■ WHAT THIS TASK INVOLVES ■
Every line from the one containing "RELAY1: SSR-2CH -> 5V-2CH" to the end of the records below, written out word for word, is the whole answer.

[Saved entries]
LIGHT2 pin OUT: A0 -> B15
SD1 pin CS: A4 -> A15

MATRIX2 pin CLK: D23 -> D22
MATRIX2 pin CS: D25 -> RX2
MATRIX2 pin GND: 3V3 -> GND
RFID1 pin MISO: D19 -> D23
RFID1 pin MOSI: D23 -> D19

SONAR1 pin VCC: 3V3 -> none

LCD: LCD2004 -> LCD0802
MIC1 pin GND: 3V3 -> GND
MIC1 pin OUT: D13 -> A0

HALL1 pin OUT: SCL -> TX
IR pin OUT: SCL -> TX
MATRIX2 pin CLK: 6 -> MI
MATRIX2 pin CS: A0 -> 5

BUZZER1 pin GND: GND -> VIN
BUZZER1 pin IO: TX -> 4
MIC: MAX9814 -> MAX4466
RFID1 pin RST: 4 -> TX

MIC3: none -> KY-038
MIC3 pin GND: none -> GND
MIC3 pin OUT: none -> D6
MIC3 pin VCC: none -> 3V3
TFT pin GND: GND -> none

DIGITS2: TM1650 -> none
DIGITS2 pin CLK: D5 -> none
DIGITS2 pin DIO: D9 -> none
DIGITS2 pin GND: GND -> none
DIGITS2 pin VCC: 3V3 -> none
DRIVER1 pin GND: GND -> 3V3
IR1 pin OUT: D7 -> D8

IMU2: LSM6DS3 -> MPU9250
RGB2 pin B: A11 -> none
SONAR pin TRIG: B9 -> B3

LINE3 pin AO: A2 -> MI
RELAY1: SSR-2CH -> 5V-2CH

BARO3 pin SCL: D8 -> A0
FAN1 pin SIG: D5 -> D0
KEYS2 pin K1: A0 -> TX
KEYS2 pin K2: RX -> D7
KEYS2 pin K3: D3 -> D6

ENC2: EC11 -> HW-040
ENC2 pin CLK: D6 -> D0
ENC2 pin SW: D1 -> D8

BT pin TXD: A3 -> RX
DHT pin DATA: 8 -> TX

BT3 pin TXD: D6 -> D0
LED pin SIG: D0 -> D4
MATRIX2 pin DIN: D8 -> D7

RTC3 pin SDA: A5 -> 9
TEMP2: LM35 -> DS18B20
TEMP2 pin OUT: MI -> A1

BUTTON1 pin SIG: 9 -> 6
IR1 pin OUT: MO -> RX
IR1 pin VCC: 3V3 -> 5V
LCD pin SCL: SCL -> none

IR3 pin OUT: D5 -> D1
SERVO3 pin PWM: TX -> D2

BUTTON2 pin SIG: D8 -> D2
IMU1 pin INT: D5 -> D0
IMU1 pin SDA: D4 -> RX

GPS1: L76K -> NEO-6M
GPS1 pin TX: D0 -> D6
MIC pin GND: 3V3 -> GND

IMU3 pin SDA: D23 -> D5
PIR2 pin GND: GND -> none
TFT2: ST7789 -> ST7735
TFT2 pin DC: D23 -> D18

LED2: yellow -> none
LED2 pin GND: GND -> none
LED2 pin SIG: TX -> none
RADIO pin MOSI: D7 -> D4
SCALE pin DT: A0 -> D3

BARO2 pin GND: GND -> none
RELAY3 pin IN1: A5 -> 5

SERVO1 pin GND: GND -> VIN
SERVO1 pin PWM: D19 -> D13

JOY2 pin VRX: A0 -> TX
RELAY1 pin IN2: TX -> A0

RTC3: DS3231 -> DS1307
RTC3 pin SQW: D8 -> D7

■ RESPONSE TO THIS EXERCISE ■
RELAY1: SSR-2CH -> 5V-2CH

BARO3 pin SCL: D8 -> A0
FAN1 pin SIG: D5 -> D0
KEYS2 pin K1: A0 -> TX
KEYS2 pin K2: RX -> D7
KEYS2 pin K3: D3 -> D6

ENC2: EC11 -> HW-040
ENC2 pin CLK: D6 -> D0
ENC2 pin SW: D1 -> D8

BT pin TXD: A3 -> RX
DHT pin DATA: 8 -> TX

BT3 pin TXD: D6 -> D0
LED pin SIG: D0 -> D4
MATRIX2 pin DIN: D8 -> D7

RTC3 pin SDA: A5 -> 9
TEMP2: LM35 -> DS18B20
TEMP2 pin OUT: MI -> A1

BUTTON1 pin SIG: 9 -> 6
IR1 pin OUT: MO -> RX
IR1 pin VCC: 3V3 -> 5V
LCD pin SCL: SCL -> none

IR3 pin OUT: D5 -> D1
SERVO3 pin PWM: TX -> D2

BUTTON2 pin SIG: D8 -> D2
IMU1 pin INT: D5 -> D0
IMU1 pin SDA: D4 -> RX

GPS1: L76K -> NEO-6M
GPS1 pin TX: D0 -> D6
MIC pin GND: 3V3 -> GND

IMU3 pin SDA: D23 -> D5
PIR2 pin GND: GND -> none
TFT2: ST7789 -> ST7735
TFT2 pin DC: D23 -> D18

LED2: yellow -> none
LED2 pin GND: GND -> none
LED2 pin SIG: TX -> none
RADIO pin MOSI: D7 -> D4
SCALE pin DT: A0 -> D3

BARO2 pin GND: GND -> none
RELAY3 pin IN1: A5 -> 5

SERVO1 pin GND: GND -> VIN
SERVO1 pin PWM: D19 -> D13

JOY2 pin VRX: A0 -> TX
RELAY1 pin IN2: TX -> A0

RTC3: DS3231 -> DS1307
RTC3 pin SQW: D8 -> D7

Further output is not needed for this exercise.